__Task input__.
------------------------------
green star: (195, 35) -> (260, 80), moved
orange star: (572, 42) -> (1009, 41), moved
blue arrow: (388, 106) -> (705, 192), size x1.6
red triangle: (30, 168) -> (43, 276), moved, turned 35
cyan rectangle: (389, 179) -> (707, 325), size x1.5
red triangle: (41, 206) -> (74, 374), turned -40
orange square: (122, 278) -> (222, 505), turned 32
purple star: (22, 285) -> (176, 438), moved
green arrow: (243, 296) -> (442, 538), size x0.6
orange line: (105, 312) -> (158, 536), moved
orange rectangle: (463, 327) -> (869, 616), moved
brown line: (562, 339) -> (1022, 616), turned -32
------------------------------
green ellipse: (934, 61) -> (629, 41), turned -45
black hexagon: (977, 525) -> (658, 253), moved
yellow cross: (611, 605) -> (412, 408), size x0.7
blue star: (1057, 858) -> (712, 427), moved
------------------------------
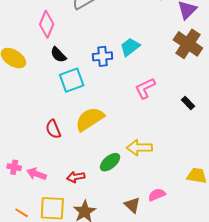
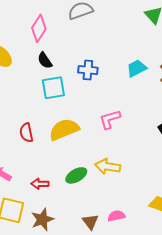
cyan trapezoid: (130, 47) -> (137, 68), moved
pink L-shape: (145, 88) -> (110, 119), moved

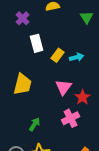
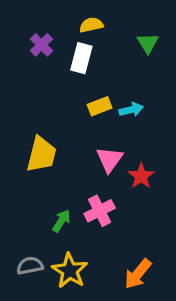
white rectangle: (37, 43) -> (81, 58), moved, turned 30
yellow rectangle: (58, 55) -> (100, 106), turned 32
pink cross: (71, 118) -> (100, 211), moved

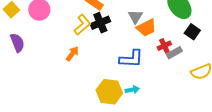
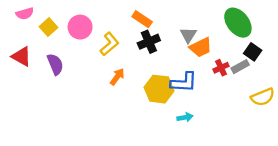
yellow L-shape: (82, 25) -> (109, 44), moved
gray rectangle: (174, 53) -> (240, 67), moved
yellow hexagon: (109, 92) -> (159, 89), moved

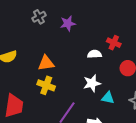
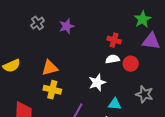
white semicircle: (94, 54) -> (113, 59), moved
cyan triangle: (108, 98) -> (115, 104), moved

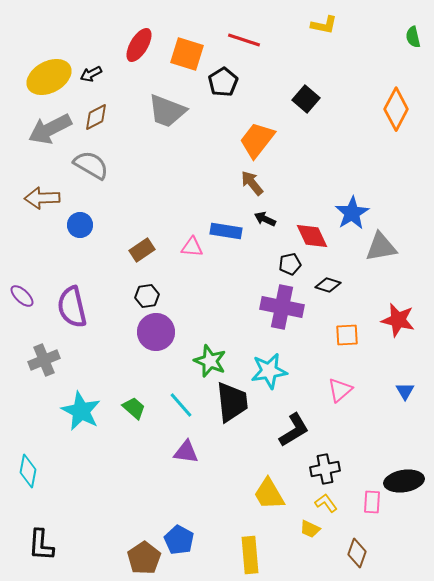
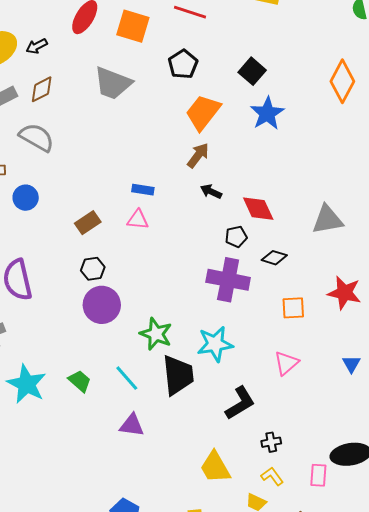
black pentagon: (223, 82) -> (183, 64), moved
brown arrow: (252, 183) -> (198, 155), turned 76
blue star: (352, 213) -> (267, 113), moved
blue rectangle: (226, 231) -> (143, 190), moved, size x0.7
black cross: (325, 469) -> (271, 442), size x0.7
------------------------------
__Directions__. Taking the material above, extract exactly and only the lines from the line with "green star: (195, 35) -> (260, 80), moved" to the line with "orange rectangle: (463, 327)", inclusive of both.

__Written response__.
green star: (195, 35) -> (260, 80), moved
orange star: (572, 42) -> (1009, 41), moved
blue arrow: (388, 106) -> (705, 192), size x1.6
red triangle: (30, 168) -> (43, 276), moved, turned 35
cyan rectangle: (389, 179) -> (707, 325), size x1.5
red triangle: (41, 206) -> (74, 374), turned -40
orange square: (122, 278) -> (222, 505), turned 32
purple star: (22, 285) -> (176, 438), moved
green arrow: (243, 296) -> (442, 538), size x0.6
orange line: (105, 312) -> (158, 536), moved
orange rectangle: (463, 327) -> (869, 616), moved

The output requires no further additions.